# Brief
Return everything from the start of the records below down to the line containing "red line: rotated 45 degrees clockwise", character for character.

+ + +

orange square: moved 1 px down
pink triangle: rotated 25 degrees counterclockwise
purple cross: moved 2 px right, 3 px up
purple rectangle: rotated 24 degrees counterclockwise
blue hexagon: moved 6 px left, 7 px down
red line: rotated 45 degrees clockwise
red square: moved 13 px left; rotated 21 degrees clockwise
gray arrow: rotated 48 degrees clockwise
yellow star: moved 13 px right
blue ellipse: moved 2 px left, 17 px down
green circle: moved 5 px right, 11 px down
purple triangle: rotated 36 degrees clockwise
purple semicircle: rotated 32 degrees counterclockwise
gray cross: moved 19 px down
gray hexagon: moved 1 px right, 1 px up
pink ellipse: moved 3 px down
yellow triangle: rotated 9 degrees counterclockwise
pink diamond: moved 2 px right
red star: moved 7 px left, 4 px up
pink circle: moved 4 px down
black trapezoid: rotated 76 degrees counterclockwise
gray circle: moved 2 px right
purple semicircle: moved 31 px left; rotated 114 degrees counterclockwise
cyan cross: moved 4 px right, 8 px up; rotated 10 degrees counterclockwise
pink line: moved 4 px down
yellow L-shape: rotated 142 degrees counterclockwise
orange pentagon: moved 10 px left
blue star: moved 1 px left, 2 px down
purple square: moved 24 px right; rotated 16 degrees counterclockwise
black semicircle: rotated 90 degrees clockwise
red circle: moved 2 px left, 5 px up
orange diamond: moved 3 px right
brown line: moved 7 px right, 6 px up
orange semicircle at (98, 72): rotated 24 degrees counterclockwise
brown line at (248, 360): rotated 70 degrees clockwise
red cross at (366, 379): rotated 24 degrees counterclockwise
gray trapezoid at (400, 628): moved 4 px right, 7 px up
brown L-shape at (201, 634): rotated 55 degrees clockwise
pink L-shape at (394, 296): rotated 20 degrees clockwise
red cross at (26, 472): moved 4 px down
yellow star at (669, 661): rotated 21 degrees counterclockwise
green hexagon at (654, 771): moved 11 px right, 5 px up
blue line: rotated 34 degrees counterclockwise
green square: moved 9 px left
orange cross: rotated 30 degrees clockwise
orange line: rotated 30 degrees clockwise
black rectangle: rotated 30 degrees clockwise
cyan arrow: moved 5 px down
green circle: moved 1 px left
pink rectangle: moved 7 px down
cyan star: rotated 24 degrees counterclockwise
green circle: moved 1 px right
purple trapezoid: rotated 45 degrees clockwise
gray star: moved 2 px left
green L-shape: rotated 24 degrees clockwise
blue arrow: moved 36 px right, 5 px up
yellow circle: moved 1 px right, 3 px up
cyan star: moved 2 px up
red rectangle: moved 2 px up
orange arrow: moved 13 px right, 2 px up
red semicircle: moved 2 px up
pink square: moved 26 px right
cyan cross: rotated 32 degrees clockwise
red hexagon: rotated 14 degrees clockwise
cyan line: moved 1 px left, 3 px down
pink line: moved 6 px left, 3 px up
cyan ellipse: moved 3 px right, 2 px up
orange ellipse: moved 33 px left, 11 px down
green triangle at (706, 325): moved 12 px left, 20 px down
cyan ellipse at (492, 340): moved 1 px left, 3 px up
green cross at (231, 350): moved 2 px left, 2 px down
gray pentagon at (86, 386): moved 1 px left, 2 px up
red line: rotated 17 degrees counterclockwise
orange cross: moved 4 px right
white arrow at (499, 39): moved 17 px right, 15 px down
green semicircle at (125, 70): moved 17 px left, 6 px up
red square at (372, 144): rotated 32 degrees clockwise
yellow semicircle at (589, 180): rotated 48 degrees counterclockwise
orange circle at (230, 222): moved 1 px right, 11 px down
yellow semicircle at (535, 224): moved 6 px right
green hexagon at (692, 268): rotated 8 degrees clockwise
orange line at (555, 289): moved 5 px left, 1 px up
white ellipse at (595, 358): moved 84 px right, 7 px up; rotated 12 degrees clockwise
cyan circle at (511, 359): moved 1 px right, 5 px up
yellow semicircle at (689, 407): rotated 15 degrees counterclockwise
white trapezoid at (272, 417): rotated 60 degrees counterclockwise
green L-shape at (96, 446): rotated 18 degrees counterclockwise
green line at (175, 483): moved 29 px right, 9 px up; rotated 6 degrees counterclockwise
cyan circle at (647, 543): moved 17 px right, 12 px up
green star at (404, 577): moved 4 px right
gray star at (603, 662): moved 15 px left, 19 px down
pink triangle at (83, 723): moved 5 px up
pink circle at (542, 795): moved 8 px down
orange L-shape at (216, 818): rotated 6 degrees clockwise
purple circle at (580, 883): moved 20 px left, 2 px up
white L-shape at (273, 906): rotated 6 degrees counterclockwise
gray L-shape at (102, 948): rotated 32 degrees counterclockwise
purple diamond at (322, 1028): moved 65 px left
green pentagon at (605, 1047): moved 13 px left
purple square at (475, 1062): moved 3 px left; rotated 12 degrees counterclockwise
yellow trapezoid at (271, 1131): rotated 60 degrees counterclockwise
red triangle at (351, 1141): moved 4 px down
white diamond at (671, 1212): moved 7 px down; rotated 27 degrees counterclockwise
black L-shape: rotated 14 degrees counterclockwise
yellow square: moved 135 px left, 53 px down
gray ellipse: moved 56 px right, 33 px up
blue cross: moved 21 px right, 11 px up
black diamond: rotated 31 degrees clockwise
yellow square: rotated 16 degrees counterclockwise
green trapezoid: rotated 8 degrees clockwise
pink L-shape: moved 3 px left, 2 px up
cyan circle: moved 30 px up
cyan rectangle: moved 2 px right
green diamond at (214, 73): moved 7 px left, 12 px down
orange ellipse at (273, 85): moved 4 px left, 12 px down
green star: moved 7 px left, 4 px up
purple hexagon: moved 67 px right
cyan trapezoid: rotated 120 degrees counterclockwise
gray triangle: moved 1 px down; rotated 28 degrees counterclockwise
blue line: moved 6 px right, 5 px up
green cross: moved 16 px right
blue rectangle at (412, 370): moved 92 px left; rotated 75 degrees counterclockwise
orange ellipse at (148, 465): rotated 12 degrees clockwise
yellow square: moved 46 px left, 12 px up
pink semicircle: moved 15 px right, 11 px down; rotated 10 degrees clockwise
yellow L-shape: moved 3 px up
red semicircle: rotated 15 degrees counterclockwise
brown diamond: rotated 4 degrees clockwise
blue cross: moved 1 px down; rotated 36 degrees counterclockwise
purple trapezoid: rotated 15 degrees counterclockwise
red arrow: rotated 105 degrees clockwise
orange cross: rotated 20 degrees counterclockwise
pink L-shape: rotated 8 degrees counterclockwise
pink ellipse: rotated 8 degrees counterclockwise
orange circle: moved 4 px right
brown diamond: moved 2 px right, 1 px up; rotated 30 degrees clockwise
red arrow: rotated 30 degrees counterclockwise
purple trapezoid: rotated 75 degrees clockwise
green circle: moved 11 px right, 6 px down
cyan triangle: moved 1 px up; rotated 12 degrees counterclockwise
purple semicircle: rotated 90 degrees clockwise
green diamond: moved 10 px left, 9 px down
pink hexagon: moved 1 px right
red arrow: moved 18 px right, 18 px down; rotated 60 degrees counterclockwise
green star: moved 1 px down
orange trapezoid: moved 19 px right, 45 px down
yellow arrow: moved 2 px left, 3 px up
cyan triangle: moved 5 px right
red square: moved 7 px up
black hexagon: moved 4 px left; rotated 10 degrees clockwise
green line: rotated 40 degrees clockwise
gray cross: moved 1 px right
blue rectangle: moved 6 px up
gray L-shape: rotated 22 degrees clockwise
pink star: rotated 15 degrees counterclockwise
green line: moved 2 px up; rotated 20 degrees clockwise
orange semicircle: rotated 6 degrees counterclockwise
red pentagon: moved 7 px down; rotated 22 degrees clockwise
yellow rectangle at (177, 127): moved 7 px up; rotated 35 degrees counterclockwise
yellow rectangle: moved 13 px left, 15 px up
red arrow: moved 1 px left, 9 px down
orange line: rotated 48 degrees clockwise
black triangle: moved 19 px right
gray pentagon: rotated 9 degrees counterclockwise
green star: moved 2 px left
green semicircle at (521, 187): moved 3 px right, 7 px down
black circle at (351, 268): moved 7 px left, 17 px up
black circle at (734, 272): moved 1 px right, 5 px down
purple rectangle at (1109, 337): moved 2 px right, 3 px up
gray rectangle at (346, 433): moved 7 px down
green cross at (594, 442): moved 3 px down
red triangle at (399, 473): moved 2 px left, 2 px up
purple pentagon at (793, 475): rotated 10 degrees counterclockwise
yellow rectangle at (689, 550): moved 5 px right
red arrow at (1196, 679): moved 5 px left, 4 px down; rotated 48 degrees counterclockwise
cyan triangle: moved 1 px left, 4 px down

+ + +

# Answer below
orange square: moved 1 px down
pink triangle: rotated 25 degrees counterclockwise
purple cross: moved 2 px right, 3 px up
purple rectangle: rotated 24 degrees counterclockwise
blue hexagon: moved 6 px left, 7 px down
red line: rotated 45 degrees clockwise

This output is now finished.